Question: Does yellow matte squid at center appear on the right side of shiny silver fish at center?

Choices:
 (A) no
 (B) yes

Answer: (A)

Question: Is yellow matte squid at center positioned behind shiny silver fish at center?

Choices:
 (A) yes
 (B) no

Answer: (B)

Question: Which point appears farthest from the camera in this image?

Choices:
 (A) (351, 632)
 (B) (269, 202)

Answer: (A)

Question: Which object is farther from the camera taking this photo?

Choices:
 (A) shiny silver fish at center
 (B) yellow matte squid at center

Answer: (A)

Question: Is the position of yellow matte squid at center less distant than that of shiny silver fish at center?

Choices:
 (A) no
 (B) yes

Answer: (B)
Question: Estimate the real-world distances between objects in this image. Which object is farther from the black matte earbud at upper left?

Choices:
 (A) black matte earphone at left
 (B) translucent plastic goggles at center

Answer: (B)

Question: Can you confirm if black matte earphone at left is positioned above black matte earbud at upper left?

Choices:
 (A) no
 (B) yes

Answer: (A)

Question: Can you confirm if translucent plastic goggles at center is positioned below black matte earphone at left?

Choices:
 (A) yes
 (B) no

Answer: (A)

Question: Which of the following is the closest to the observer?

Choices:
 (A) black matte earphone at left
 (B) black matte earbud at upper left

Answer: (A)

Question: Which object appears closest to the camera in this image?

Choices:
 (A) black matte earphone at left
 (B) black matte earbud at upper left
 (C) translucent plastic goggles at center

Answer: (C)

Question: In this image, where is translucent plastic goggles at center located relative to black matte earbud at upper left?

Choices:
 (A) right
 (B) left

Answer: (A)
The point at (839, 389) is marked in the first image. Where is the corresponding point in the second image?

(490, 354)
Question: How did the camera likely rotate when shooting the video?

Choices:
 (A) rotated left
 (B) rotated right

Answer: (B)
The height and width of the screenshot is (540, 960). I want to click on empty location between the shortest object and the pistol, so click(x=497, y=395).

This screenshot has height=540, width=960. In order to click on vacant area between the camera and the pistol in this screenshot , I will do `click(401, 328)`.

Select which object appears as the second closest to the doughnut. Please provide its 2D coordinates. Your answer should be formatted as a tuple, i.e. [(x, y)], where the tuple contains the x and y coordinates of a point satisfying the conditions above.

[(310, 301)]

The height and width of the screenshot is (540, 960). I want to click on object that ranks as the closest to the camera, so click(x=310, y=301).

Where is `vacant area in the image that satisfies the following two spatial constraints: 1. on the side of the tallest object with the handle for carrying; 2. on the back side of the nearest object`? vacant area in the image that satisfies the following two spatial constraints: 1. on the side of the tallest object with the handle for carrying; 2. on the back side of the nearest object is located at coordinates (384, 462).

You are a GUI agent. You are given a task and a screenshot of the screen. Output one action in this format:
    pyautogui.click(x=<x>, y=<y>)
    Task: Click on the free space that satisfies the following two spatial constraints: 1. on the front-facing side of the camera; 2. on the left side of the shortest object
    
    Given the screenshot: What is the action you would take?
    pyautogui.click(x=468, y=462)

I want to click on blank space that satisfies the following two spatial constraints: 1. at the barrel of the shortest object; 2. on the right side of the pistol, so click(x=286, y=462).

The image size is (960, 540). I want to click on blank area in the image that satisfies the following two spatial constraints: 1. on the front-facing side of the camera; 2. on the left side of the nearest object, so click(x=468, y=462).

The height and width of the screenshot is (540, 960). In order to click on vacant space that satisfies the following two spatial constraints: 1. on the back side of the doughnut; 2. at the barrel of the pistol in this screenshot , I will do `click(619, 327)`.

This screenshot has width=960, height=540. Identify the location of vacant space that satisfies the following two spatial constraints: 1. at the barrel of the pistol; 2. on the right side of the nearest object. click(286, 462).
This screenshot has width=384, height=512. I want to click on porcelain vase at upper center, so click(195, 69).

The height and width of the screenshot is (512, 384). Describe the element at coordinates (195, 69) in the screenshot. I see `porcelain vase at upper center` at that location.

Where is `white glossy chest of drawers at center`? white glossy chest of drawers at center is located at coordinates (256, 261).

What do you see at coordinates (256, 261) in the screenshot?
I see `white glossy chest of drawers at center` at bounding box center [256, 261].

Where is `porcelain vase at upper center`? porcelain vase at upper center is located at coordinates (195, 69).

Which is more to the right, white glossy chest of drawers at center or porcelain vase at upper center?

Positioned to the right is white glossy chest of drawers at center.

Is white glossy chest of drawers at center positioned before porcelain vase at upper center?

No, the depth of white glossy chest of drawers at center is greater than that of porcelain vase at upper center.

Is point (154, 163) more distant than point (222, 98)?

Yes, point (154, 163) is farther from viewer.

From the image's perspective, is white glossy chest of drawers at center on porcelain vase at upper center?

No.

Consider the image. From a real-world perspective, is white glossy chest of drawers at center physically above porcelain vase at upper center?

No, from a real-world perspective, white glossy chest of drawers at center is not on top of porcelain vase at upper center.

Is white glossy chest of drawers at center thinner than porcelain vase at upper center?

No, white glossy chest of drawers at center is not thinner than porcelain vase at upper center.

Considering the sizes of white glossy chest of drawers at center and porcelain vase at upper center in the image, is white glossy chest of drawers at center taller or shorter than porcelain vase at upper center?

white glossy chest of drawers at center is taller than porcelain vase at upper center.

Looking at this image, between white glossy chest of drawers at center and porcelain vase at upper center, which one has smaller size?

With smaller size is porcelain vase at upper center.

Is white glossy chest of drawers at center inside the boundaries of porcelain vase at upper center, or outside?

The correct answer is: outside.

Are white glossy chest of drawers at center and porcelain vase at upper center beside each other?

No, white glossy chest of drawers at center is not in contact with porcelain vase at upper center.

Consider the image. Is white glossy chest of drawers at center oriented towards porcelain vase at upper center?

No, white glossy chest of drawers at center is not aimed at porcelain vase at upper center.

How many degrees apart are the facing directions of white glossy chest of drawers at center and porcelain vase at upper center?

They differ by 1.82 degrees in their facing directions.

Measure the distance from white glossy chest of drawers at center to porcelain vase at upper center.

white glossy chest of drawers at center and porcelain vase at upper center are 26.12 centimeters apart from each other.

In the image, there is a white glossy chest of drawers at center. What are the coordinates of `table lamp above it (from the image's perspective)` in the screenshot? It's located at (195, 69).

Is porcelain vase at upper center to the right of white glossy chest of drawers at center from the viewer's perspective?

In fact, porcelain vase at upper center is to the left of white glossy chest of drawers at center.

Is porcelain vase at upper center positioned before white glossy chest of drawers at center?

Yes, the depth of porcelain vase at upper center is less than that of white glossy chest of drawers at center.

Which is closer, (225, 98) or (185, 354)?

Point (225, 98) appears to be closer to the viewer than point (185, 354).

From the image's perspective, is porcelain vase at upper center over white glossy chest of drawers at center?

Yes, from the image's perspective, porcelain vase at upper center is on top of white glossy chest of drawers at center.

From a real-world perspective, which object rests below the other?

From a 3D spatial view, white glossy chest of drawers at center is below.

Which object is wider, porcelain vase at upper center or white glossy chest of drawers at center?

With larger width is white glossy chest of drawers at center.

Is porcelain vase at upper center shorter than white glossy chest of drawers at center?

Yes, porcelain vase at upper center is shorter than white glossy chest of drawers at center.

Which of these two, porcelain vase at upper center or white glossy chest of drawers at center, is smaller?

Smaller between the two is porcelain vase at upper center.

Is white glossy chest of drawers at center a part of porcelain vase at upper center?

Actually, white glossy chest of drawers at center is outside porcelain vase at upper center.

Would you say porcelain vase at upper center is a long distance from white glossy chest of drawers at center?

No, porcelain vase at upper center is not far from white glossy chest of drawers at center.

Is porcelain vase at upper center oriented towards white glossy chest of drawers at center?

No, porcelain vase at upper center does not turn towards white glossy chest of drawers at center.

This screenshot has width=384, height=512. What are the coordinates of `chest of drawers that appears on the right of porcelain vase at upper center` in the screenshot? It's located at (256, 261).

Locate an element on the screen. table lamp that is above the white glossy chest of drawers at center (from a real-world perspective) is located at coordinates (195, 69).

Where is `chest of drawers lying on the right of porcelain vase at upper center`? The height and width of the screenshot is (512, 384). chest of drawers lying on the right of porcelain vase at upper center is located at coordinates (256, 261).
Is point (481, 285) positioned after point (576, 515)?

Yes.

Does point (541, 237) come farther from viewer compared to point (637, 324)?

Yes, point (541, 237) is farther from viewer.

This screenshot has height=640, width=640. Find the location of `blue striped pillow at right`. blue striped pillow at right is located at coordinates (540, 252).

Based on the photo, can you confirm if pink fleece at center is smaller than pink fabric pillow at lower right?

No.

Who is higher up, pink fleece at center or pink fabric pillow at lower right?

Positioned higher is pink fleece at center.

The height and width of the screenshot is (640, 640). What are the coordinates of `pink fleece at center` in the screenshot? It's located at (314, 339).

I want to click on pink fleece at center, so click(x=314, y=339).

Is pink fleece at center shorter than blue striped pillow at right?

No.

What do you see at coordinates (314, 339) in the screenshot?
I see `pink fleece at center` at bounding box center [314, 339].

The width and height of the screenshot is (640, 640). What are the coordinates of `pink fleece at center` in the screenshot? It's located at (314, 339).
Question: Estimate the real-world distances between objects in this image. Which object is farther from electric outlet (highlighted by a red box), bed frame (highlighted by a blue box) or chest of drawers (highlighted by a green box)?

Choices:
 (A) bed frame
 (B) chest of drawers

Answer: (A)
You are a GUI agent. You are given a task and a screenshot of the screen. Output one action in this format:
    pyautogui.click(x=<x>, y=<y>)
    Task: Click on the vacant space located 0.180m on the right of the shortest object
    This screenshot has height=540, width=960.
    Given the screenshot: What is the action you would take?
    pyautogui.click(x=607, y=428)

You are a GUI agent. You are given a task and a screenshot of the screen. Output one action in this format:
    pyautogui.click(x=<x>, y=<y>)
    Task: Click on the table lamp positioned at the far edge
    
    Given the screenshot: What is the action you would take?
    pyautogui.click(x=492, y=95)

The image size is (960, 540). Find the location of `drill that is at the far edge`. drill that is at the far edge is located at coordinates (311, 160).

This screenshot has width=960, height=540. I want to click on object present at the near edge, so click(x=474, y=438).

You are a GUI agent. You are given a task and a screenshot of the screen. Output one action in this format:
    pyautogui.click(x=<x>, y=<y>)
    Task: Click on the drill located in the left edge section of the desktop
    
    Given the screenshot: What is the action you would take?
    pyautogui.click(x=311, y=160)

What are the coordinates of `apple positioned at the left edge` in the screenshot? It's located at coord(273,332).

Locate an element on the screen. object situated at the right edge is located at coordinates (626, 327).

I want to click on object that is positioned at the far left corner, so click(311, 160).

───

## THE EXERCISE:
Copy out, word for word, everything in the records from the line containing "Would you say" down to the line containing "This screenshot has width=384, height=512. What", including both of those lines.

## ANSWER BELOW:
Would you say porcelain vase at upper center is a long distance from white glossy chest of drawers at center?

No, porcelain vase at upper center is not far from white glossy chest of drawers at center.

Is porcelain vase at upper center oriented towards white glossy chest of drawers at center?

No, porcelain vase at upper center does not turn towards white glossy chest of drawers at center.

This screenshot has width=384, height=512. What are the coordinates of `chest of drawers that appears on the right of porcelain vase at upper center` in the screenshot? It's located at (256, 261).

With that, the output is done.